TRY IT | Scan the listing below for lines with the word "camera". Report how many there are, as a number alone.

MATERIAL FOR THE TASK |
= Beginning of Section =
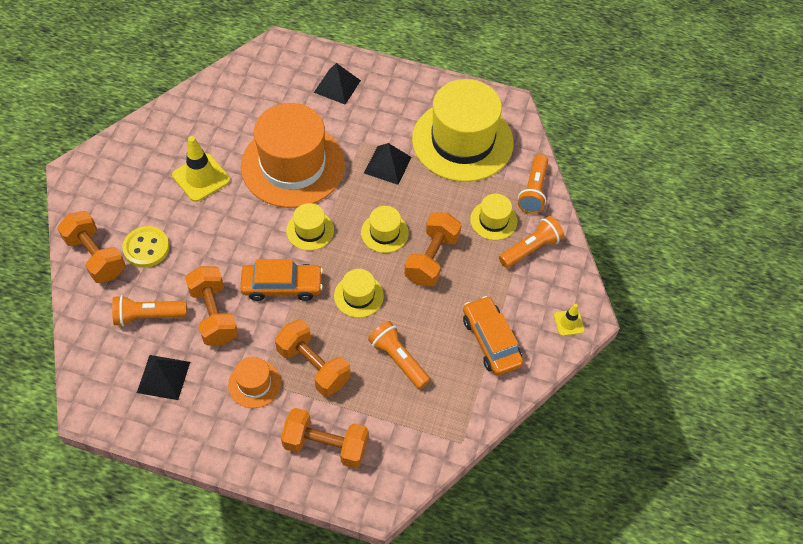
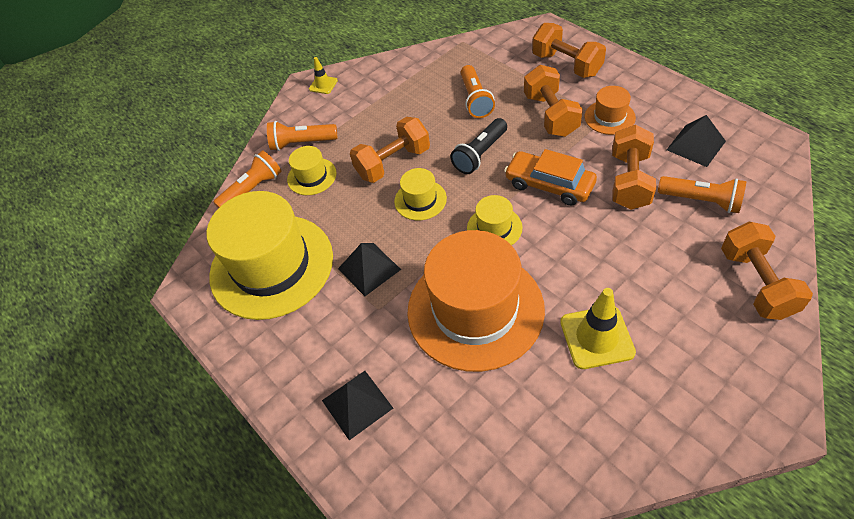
camera: 140 degrees left, 5 degrees down
(146, 248) = (690, 272): yellow button -> none
(358, 296) = (480, 154): yellow hat -> black flashlight
(491, 341) = (392, 90): orange car -> none

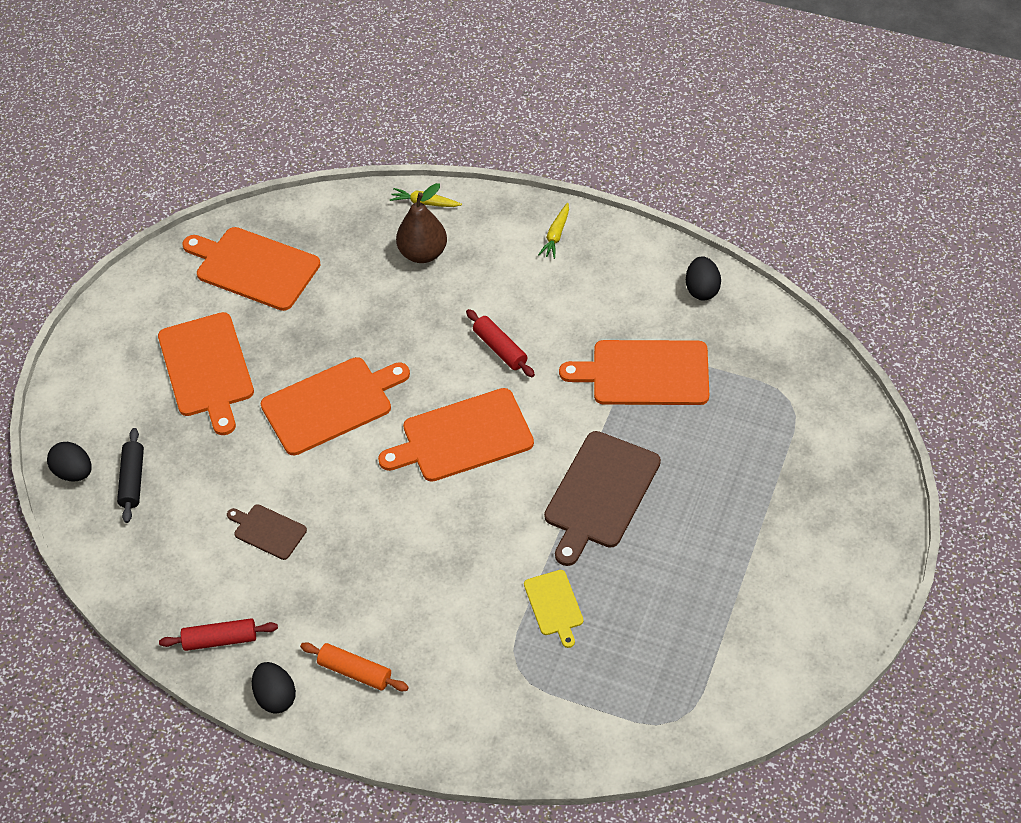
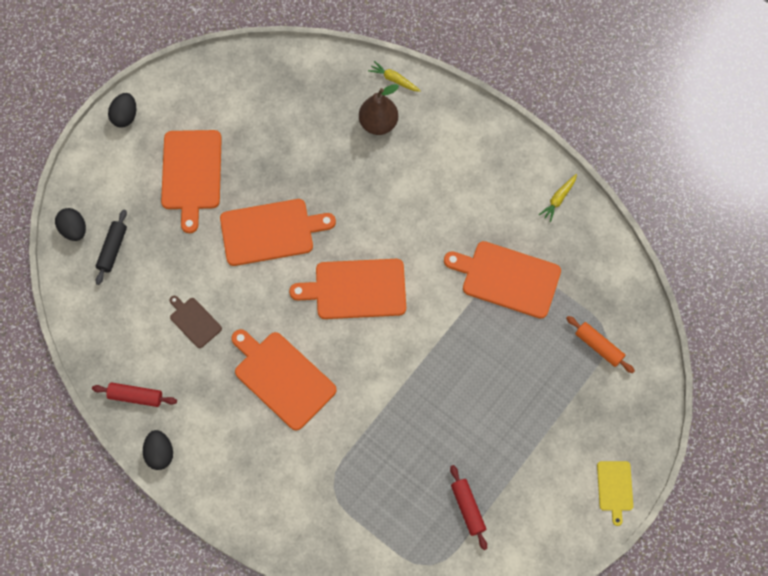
camera: 15 degrees right, 15 degrees up
(253, 267) = (251, 97): orange cutting board -> orange cutting board (282, 377)
(355, 672) = (220, 452): orange rolling pin -> orange rolling pin (598, 346)
(500, 349) = (408, 224): red rolling pin -> red rolling pin (468, 508)
(554, 605) = (375, 447): yellow cutting board -> yellow cutting board (615, 488)
(556, 235) = (482, 138): yellow carrot -> yellow carrot (558, 199)
(600, 494) = (439, 368): brown cutting board -> none
(702, 289) = (575, 220): black egg -> black egg (125, 116)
= End of Section =
TASK OUTPUT | 2